### WORK ITEM
Your answer should consist of the lines in the listing that hold "BUZZER".

####

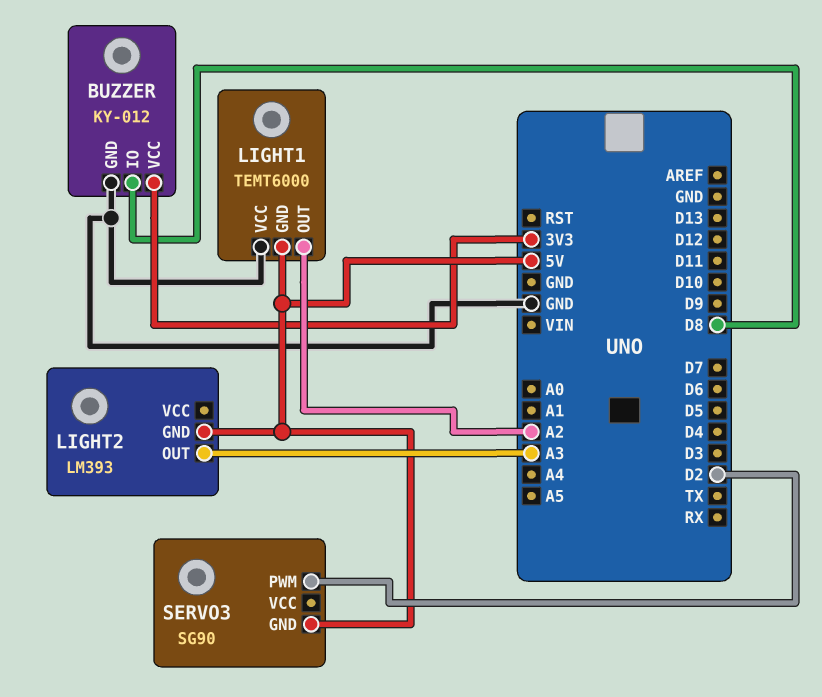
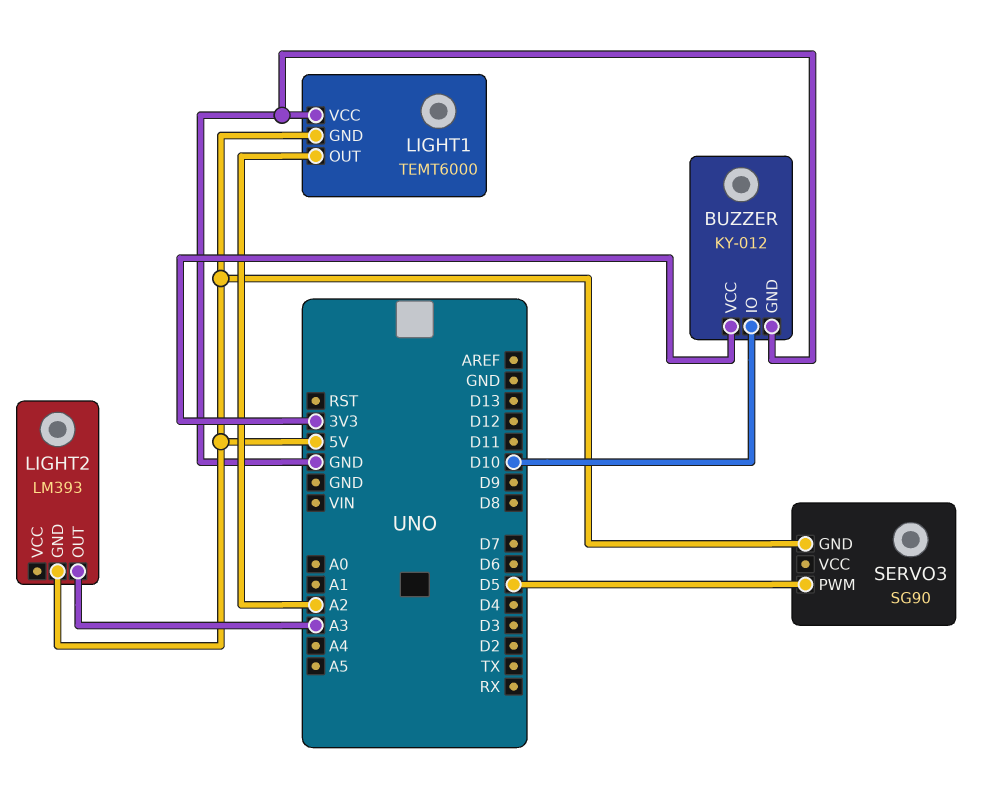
BUZZER pin IO: D8 -> D10
SERVO3 pin PWM: D2 -> D5

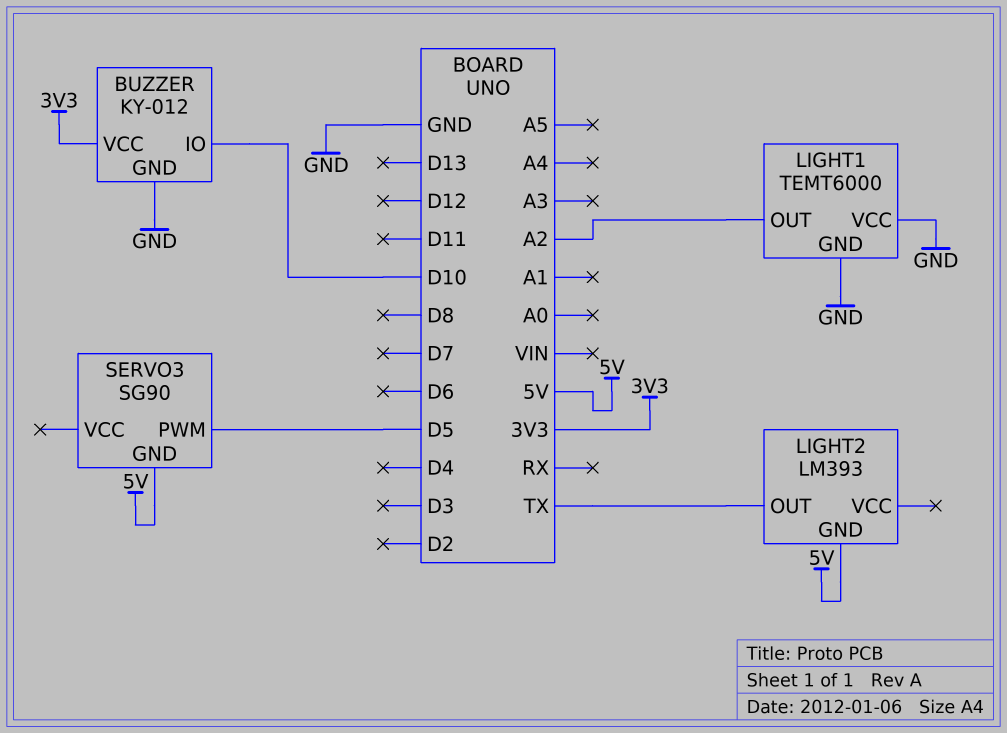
LIGHT1 pin GND: 5V -> GND
LIGHT2 pin OUT: A3 -> TX

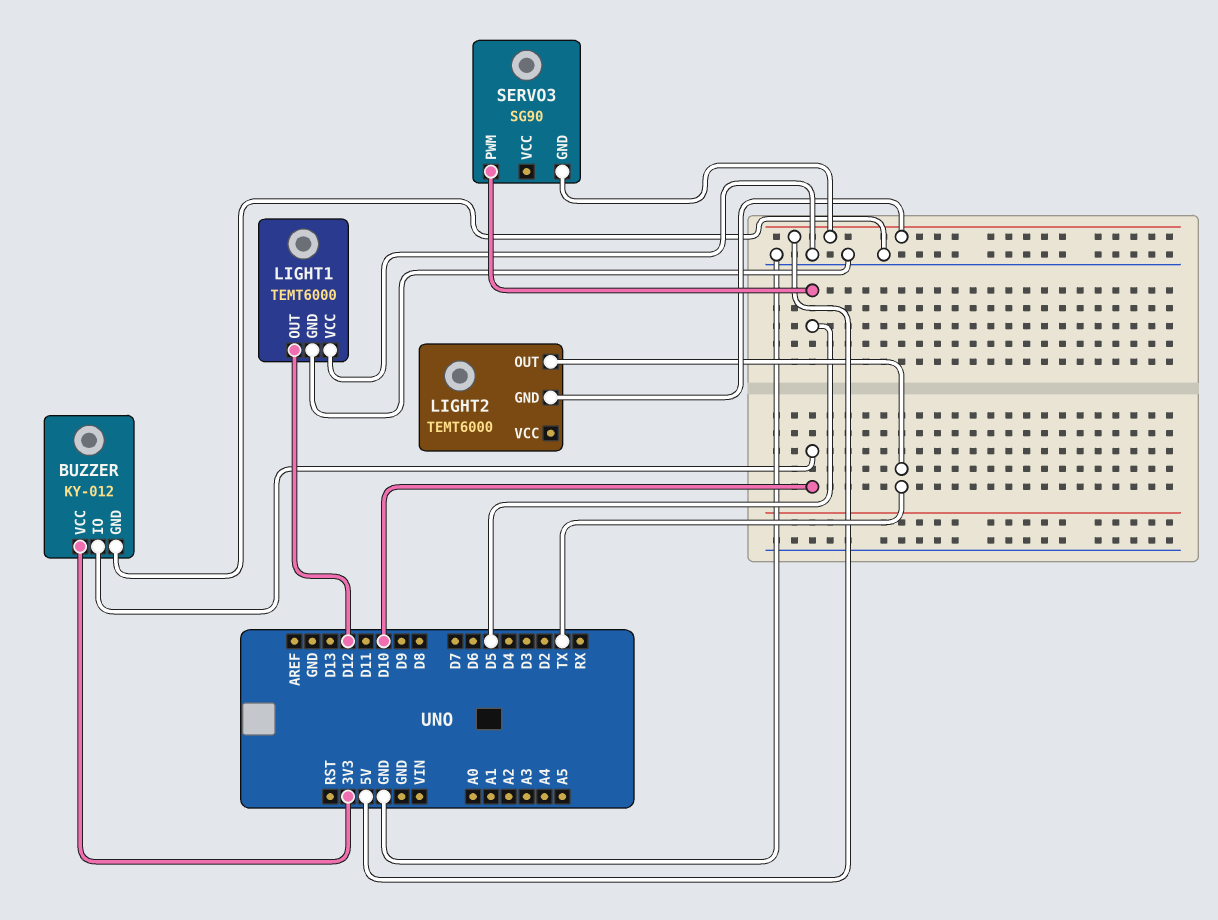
LIGHT1 pin OUT: A2 -> D12
LIGHT2: LM393 -> TEMT6000

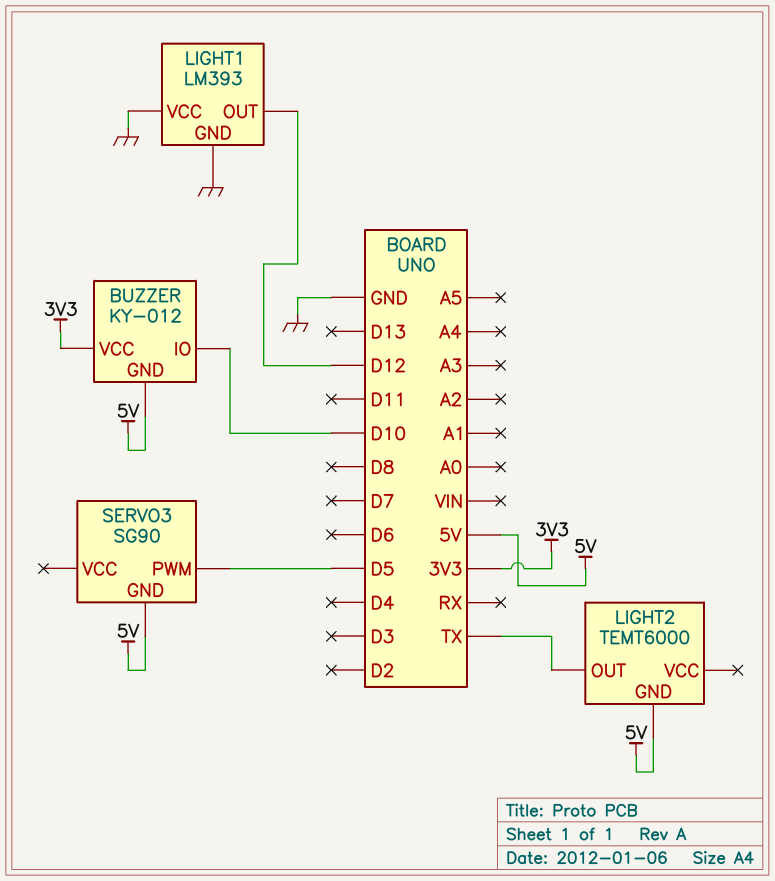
BUZZER pin GND: GND -> 5V
LIGHT1: TEMT6000 -> LM393

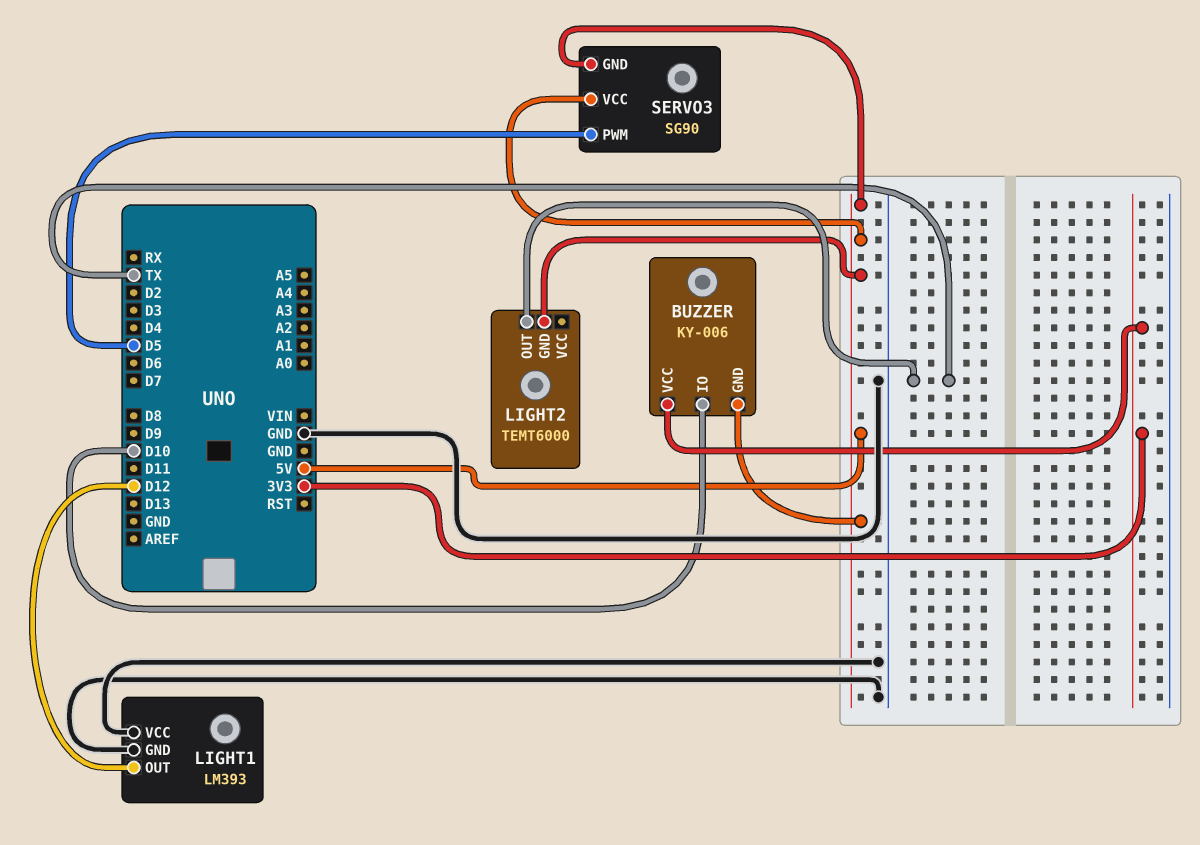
BUZZER: KY-012 -> KY-006
SERVO3 pin VCC: none -> 5V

####

### SOLUTION FOR THIS EXERCISE
BUZZER pin IO: D8 -> D10
BUZZER pin GND: GND -> 5V
BUZZER: KY-012 -> KY-006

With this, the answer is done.